───── SOURCE MATERIAL

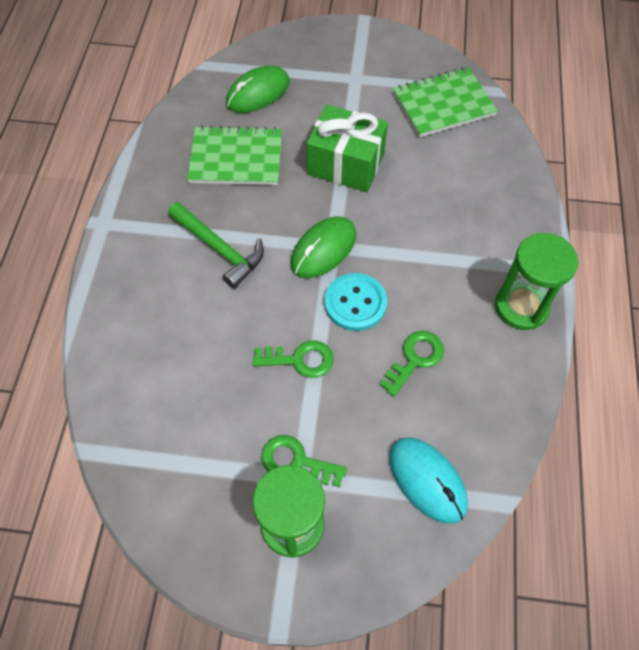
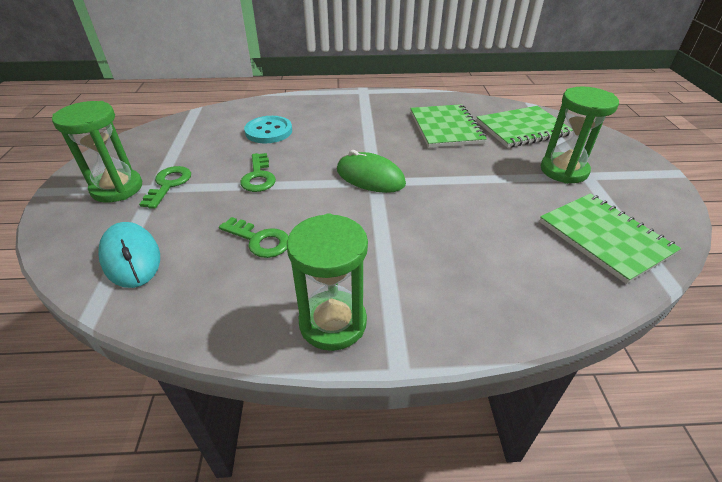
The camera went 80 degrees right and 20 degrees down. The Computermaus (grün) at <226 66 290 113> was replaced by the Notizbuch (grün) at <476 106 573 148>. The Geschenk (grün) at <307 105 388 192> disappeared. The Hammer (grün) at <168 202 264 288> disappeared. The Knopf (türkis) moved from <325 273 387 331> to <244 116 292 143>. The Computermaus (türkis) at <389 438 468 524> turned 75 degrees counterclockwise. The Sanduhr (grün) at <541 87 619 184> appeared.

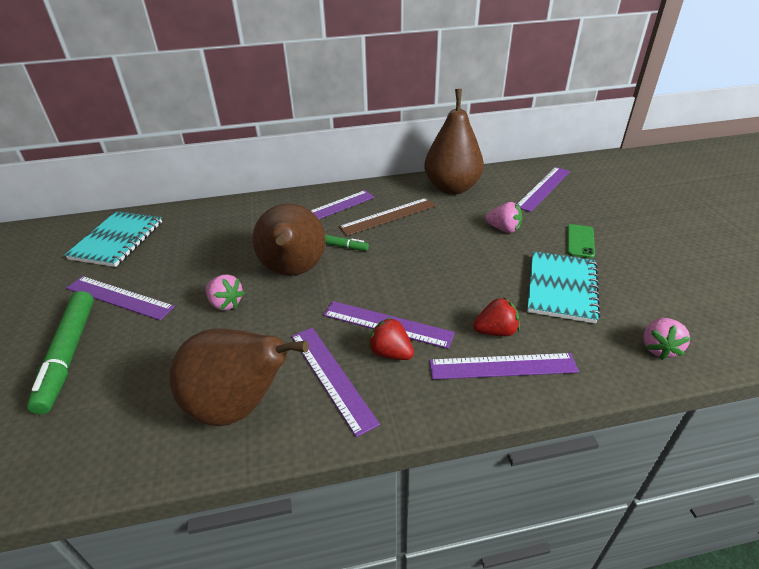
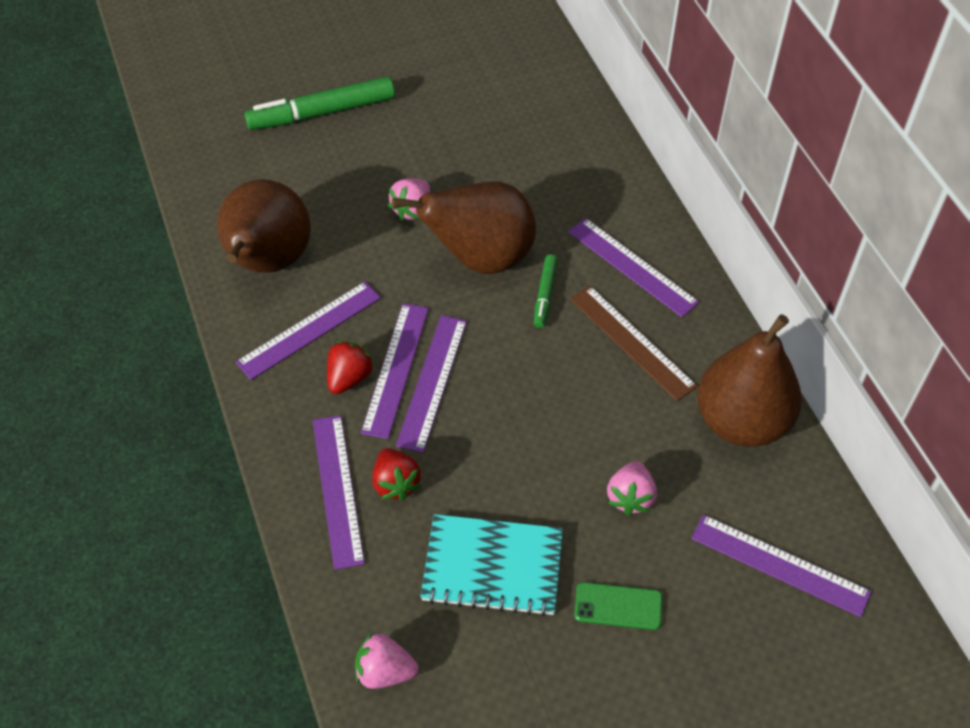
The camera went 80 degrees right and 15 degrees up. The Notizbuch (türkis) at <65 211 162 267> disappeared. The Lineal (lila) moved from <66 276 175 320> to <396 315 467 452>.

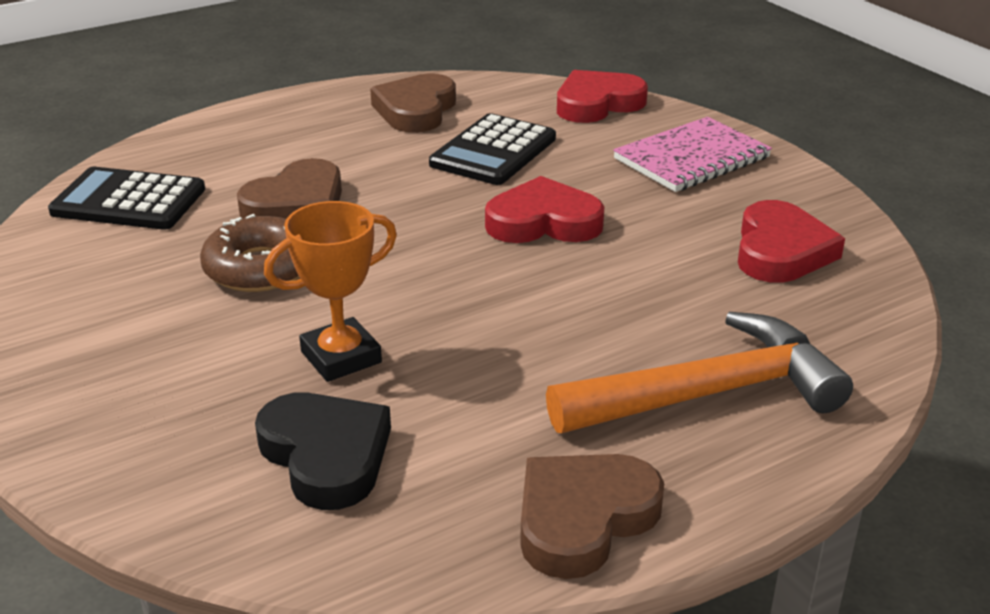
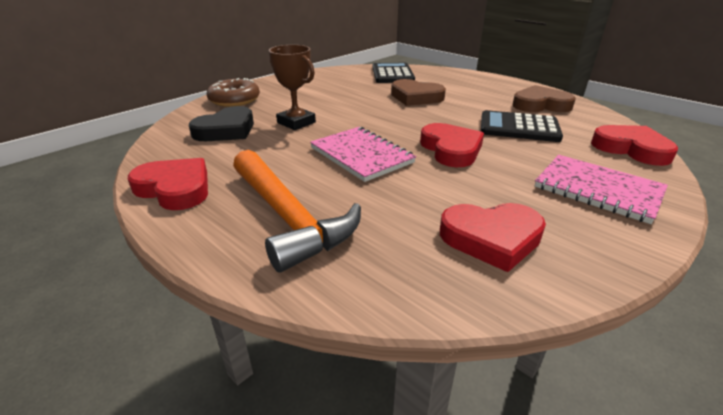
The camera went 75 degrees right and 0 degrees up. The Pokal (orange) at <264 201 397 382> became the Pokal (braun) at <269 45 316 130>. The Donut (braun) moved from <200 214 299 292> to <207 78 260 107>. The Herz (braun) at <520 454 664 579> became the Herz (rot) at <128 158 208 210>. The Notizbuch (rosa) at <310 127 416 182> appeared.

──────────

**TASK STATEMENT:** Could you repeat the data exactly, omitting its pictures?

**REPLY TO THE TASK:**
The camera went 80 degrees right and 20 degrees down. The Computermaus (grün) at <226 66 290 113> was replaced by the Notizbuch (grün) at <476 106 573 148>. The Geschenk (grün) at <307 105 388 192> disappeared. The Hammer (grün) at <168 202 264 288> disappeared. The Knopf (türkis) moved from <325 273 387 331> to <244 116 292 143>. The Computermaus (türkis) at <389 438 468 524> turned 75 degrees counterclockwise. The Sanduhr (grün) at <541 87 619 184> appeared.

The camera went 80 degrees right and 15 degrees up. The Notizbuch (türkis) at <65 211 162 267> disappeared. The Lineal (lila) moved from <66 276 175 320> to <396 315 467 452>.

The camera went 75 degrees right and 0 degrees up. The Pokal (orange) at <264 201 397 382> became the Pokal (braun) at <269 45 316 130>. The Donut (braun) moved from <200 214 299 292> to <207 78 260 107>. The Herz (braun) at <520 454 664 579> became the Herz (rot) at <128 158 208 210>. The Notizbuch (rosa) at <310 127 416 182> appeared.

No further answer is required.